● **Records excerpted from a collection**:
━━━
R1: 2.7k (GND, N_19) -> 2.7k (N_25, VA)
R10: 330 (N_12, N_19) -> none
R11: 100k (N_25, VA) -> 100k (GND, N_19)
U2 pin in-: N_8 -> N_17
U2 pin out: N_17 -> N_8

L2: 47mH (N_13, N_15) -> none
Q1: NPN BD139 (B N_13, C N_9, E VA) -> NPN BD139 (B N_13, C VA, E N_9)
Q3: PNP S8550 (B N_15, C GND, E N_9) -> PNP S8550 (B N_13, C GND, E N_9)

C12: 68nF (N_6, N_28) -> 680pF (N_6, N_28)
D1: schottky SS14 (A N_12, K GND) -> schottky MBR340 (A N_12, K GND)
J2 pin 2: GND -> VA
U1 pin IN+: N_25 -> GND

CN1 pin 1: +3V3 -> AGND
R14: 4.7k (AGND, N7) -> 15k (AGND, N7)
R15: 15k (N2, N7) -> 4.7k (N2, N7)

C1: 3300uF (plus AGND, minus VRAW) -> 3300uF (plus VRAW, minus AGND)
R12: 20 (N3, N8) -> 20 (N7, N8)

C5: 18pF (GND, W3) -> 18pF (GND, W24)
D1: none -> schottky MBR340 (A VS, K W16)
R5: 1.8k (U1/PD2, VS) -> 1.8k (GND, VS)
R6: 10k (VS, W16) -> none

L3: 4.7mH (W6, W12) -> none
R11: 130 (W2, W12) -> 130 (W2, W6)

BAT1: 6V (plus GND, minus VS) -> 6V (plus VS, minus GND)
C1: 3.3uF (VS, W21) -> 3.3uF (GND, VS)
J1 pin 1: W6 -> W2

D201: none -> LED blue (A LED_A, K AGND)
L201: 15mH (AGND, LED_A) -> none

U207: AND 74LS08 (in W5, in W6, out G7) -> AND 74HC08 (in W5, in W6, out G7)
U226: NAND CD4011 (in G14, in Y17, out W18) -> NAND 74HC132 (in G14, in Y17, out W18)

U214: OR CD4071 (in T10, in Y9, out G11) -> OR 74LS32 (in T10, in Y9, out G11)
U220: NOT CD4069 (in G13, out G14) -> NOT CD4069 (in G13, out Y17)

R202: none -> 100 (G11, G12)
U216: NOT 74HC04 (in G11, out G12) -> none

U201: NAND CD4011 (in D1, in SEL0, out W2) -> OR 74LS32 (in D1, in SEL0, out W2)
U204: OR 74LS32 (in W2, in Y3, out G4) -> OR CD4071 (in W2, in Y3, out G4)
━━━
● **Work to complete**: Set down only the lines above that fall between the line holding "R14: 4.7k (AGND, N7) -> 15k (AGND, N7)" and the line holding "C5: 18pF (GND, W3) -> 18pF (GND, W24)", inclusive, keeping each exact.

● **Answer to this exercise**:
R14: 4.7k (AGND, N7) -> 15k (AGND, N7)
R15: 15k (N2, N7) -> 4.7k (N2, N7)

C1: 3300uF (plus AGND, minus VRAW) -> 3300uF (plus VRAW, minus AGND)
R12: 20 (N3, N8) -> 20 (N7, N8)

C5: 18pF (GND, W3) -> 18pF (GND, W24)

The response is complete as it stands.